Give back every line of the data exactly. Pictures are not part of the copy.
---- Data section
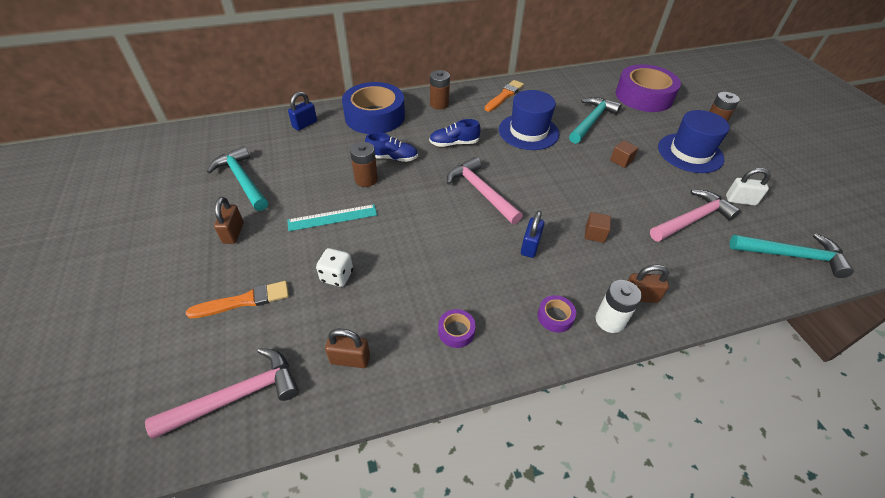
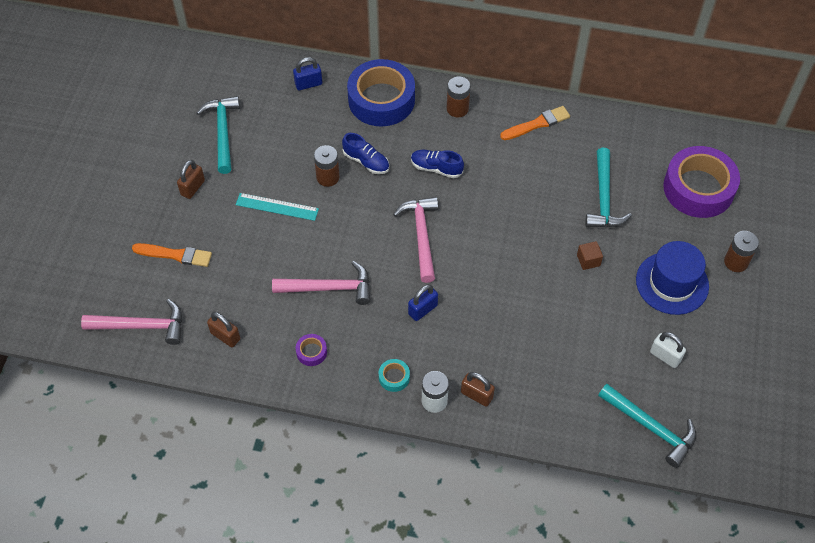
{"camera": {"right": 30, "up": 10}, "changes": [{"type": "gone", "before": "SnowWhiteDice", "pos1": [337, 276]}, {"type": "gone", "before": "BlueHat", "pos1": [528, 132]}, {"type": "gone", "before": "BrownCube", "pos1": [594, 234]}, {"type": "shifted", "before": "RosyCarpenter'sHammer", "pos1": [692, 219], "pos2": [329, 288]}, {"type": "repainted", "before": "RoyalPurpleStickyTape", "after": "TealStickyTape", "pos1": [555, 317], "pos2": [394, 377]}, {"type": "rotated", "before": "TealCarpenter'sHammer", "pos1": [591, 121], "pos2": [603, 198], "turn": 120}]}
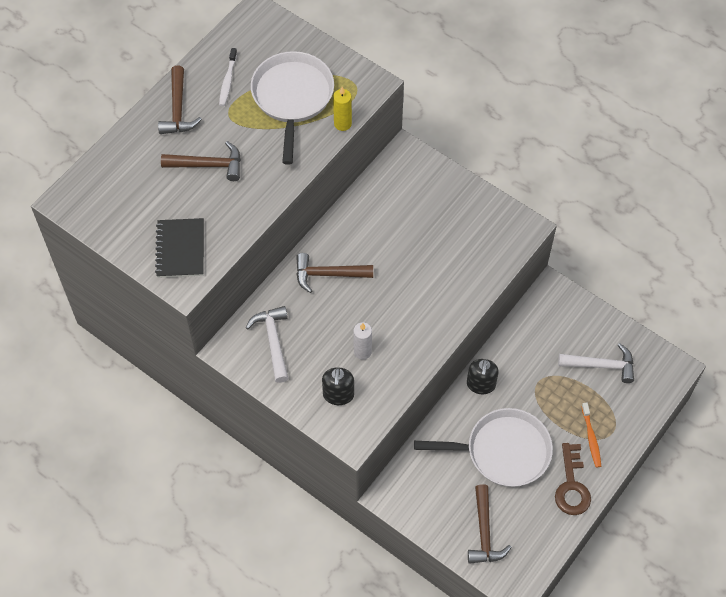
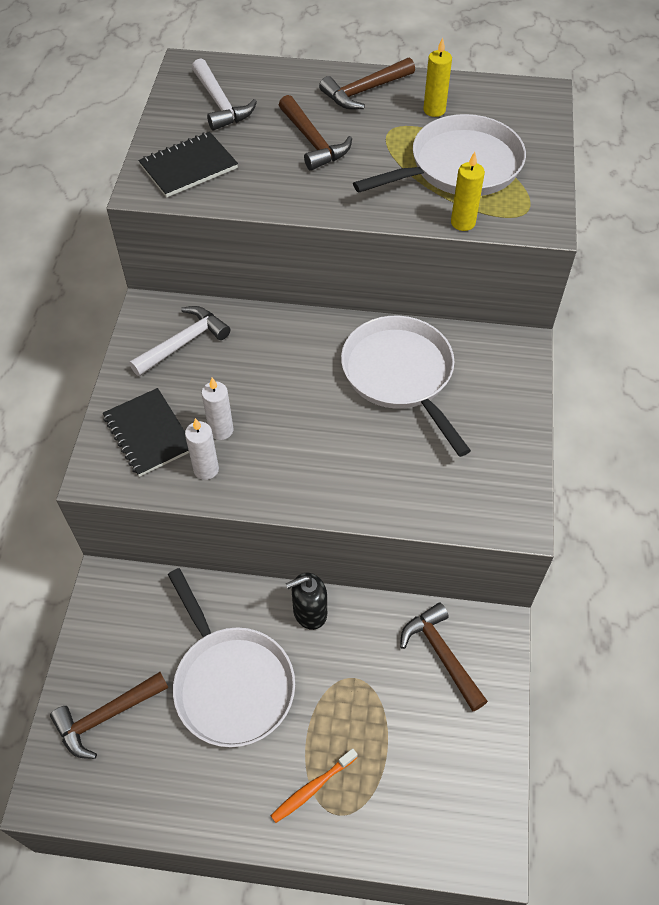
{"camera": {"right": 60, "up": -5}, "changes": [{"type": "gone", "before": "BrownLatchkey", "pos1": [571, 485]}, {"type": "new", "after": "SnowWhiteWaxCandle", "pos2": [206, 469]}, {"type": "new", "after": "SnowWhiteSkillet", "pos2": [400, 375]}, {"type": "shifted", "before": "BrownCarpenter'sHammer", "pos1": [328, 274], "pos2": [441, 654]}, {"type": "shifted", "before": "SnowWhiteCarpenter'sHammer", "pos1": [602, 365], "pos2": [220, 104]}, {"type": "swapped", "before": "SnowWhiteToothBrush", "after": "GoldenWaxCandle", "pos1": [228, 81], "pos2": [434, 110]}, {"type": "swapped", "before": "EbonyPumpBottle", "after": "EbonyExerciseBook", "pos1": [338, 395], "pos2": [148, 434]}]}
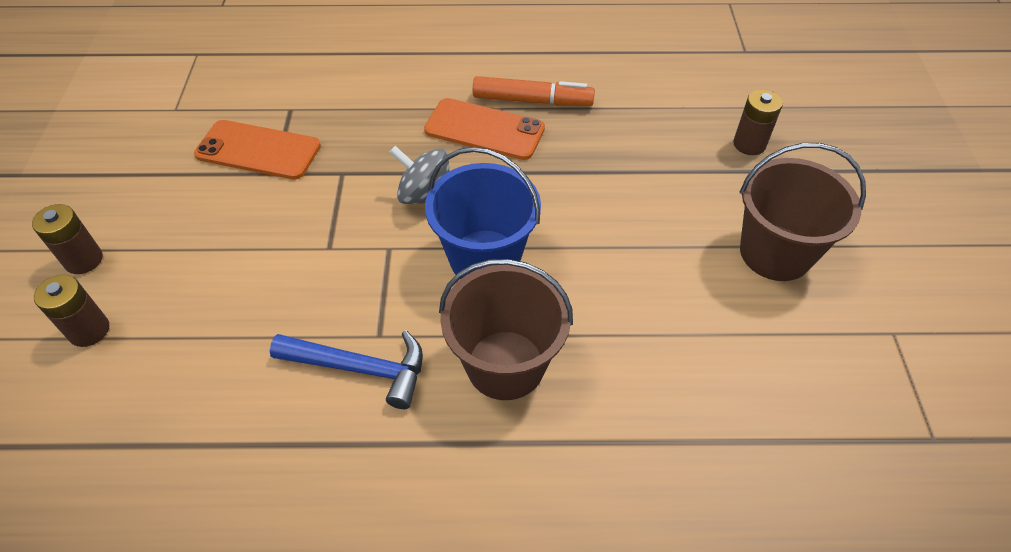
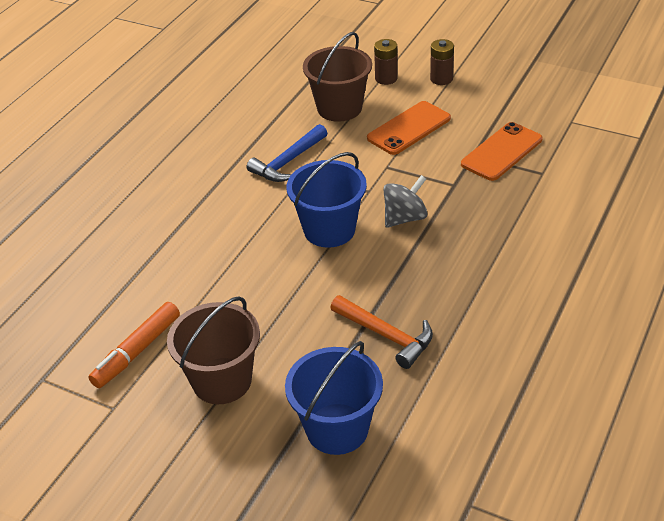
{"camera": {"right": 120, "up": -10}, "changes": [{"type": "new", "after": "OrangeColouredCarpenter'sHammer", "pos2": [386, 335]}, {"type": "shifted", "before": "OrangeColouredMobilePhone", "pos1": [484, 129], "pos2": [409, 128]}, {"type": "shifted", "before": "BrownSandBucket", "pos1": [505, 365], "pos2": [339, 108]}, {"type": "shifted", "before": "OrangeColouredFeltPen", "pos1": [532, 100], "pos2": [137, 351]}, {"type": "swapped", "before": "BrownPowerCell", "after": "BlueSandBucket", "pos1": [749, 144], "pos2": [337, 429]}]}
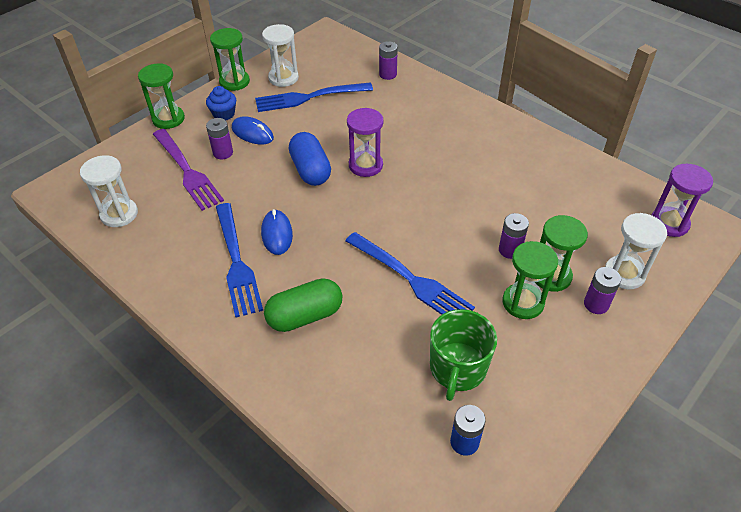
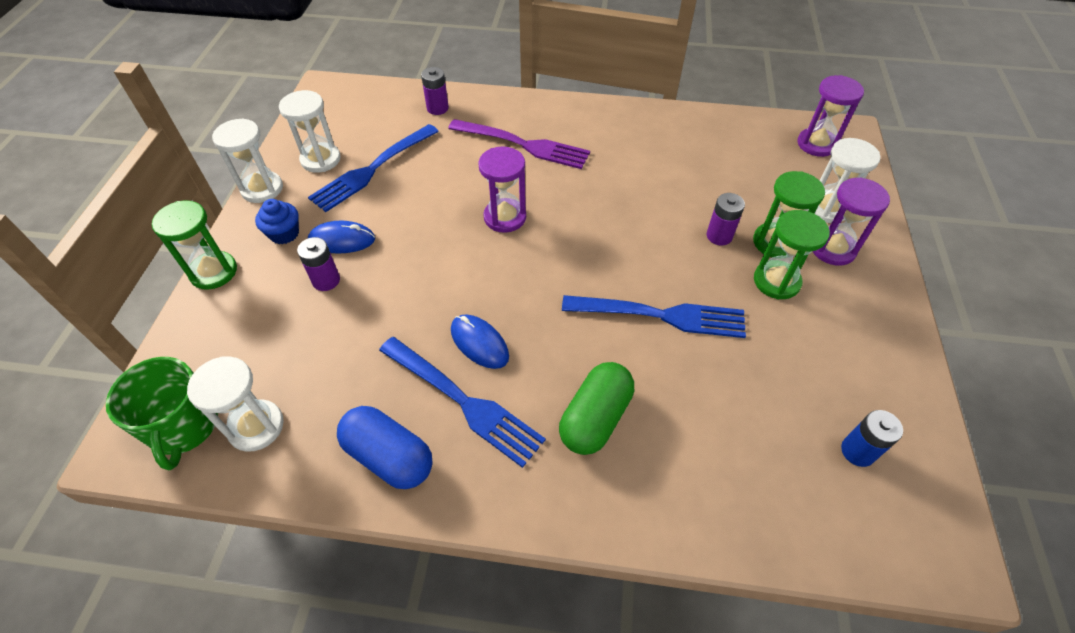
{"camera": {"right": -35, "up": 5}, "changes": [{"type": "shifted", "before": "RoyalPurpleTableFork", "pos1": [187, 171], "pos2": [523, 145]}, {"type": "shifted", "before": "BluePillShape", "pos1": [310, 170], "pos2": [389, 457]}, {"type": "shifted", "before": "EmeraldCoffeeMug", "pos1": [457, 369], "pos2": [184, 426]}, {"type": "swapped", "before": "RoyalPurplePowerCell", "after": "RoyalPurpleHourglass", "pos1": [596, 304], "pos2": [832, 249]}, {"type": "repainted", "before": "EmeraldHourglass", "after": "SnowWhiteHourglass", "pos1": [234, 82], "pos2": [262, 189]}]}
--------
» **Answer section**
{"camera": {"right": 30, "up": 10}, "changes": [{"type": "gone", "before": "SnowWhiteDice", "pos1": [337, 276]}, {"type": "gone", "before": "BlueHat", "pos1": [528, 132]}, {"type": "gone", "before": "BrownCube", "pos1": [594, 234]}, {"type": "shifted", "before": "RosyCarpenter'sHammer", "pos1": [692, 219], "pos2": [329, 288]}, {"type": "repainted", "before": "RoyalPurpleStickyTape", "after": "TealStickyTape", "pos1": [555, 317], "pos2": [394, 377]}, {"type": "rotated", "before": "TealCarpenter'sHammer", "pos1": [591, 121], "pos2": [603, 198], "turn": 120}]}
{"camera": {"right": 60, "up": -5}, "changes": [{"type": "gone", "before": "BrownLatchkey", "pos1": [571, 485]}, {"type": "new", "after": "SnowWhiteWaxCandle", "pos2": [206, 469]}, {"type": "new", "after": "SnowWhiteSkillet", "pos2": [400, 375]}, {"type": "shifted", "before": "BrownCarpenter'sHammer", "pos1": [328, 274], "pos2": [441, 654]}, {"type": "shifted", "before": "SnowWhiteCarpenter'sHammer", "pos1": [602, 365], "pos2": [220, 104]}, {"type": "swapped", "before": "SnowWhiteToothBrush", "after": "GoldenWaxCandle", "pos1": [228, 81], "pos2": [434, 110]}, {"type": "swapped", "before": "EbonyPumpBottle", "after": "EbonyExerciseBook", "pos1": [338, 395], "pos2": [148, 434]}]}
{"camera": {"right": 120, "up": -10}, "changes": [{"type": "new", "after": "OrangeColouredCarpenter'sHammer", "pos2": [386, 335]}, {"type": "shifted", "before": "OrangeColouredMobilePhone", "pos1": [484, 129], "pos2": [409, 128]}, {"type": "shifted", "before": "BrownSandBucket", "pos1": [505, 365], "pos2": [339, 108]}, {"type": "shifted", "before": "OrangeColouredFeltPen", "pos1": [532, 100], "pos2": [137, 351]}, {"type": "swapped", "before": "BrownPowerCell", "after": "BlueSandBucket", "pos1": [749, 144], "pos2": [337, 429]}]}
{"camera": {"right": -35, "up": 5}, "changes": [{"type": "shifted", "before": "RoyalPurpleTableFork", "pos1": [187, 171], "pos2": [523, 145]}, {"type": "shifted", "before": "BluePillShape", "pos1": [310, 170], "pos2": [389, 457]}, {"type": "shifted", "before": "EmeraldCoffeeMug", "pos1": [457, 369], "pos2": [184, 426]}, {"type": "swapped", "before": "RoyalPurplePowerCell", "after": "RoyalPurpleHourglass", "pos1": [596, 304], "pos2": [832, 249]}, {"type": "repainted", "before": "EmeraldHourglass", "after": "SnowWhiteHourglass", "pos1": [234, 82], "pos2": [262, 189]}]}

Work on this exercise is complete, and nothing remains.